Collected data entries

-=-=-

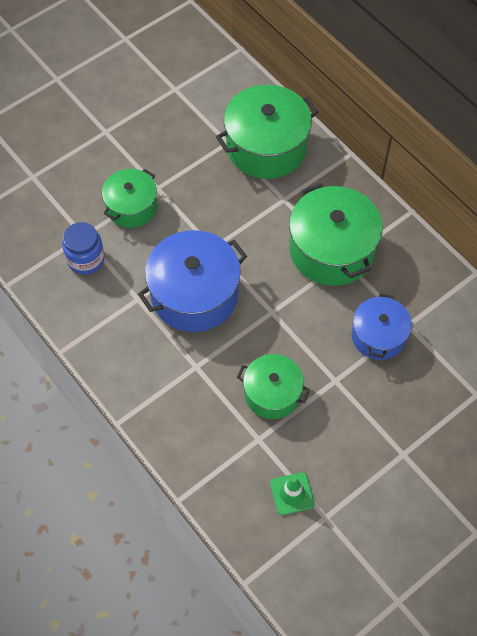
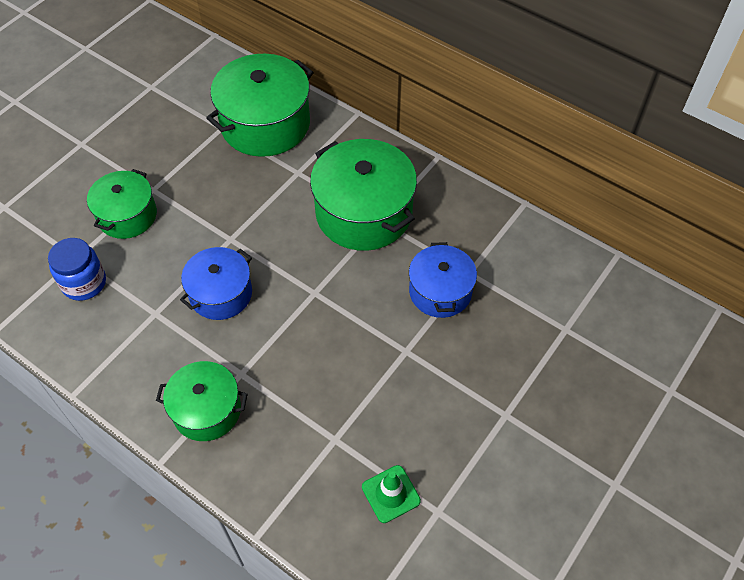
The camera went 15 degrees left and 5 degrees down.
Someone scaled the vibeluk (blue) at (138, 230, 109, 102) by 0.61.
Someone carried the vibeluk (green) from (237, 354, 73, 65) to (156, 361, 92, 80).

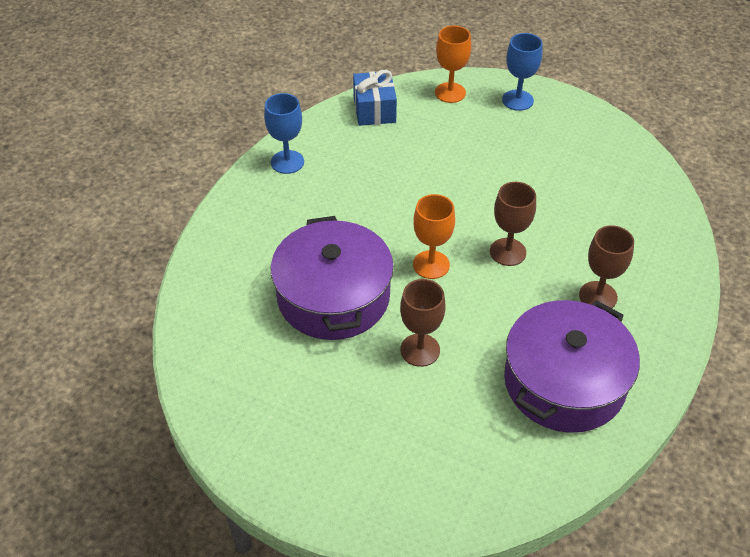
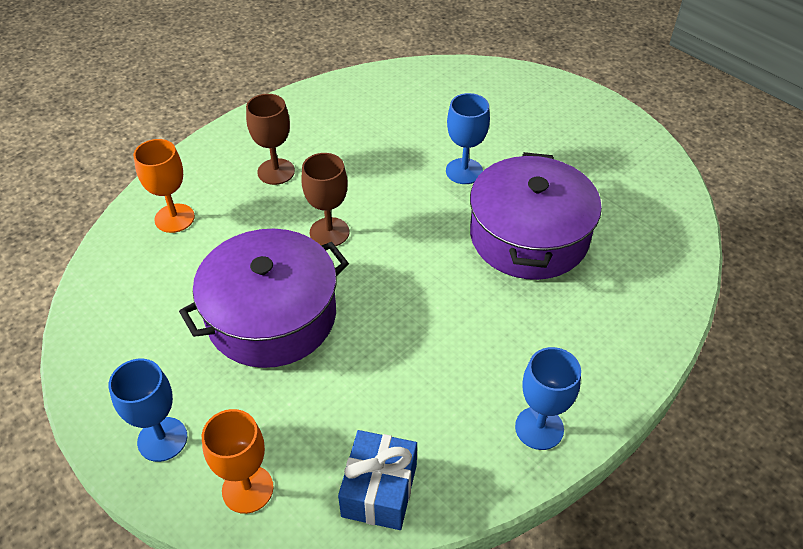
The camera went 160 degrees left and 0 degrees up.
Someone repainted the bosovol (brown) at (400, 279, 45, 88), which became the bosovol (blue) at (446, 93, 44, 91).
Someone carried the bosovol (orange) from (413, 194, 42, 85) to (133, 139, 62, 94).
Someone carried the vibeluk (purple) from (504, 300, 136, 133) to (179, 229, 170, 139).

-=-=-

About this task
Find the line that contains "Someone scaled the", then write out that line and every line after it through the end of the records, exactly. Leave the pictures out.

Exercise output
Someone scaled the vibeluk (blue) at (138, 230, 109, 102) by 0.61.
Someone carried the vibeluk (green) from (237, 354, 73, 65) to (156, 361, 92, 80).

The camera went 160 degrees left and 0 degrees up.
Someone repainted the bosovol (brown) at (400, 279, 45, 88), which became the bosovol (blue) at (446, 93, 44, 91).
Someone carried the bosovol (orange) from (413, 194, 42, 85) to (133, 139, 62, 94).
Someone carried the vibeluk (purple) from (504, 300, 136, 133) to (179, 229, 170, 139).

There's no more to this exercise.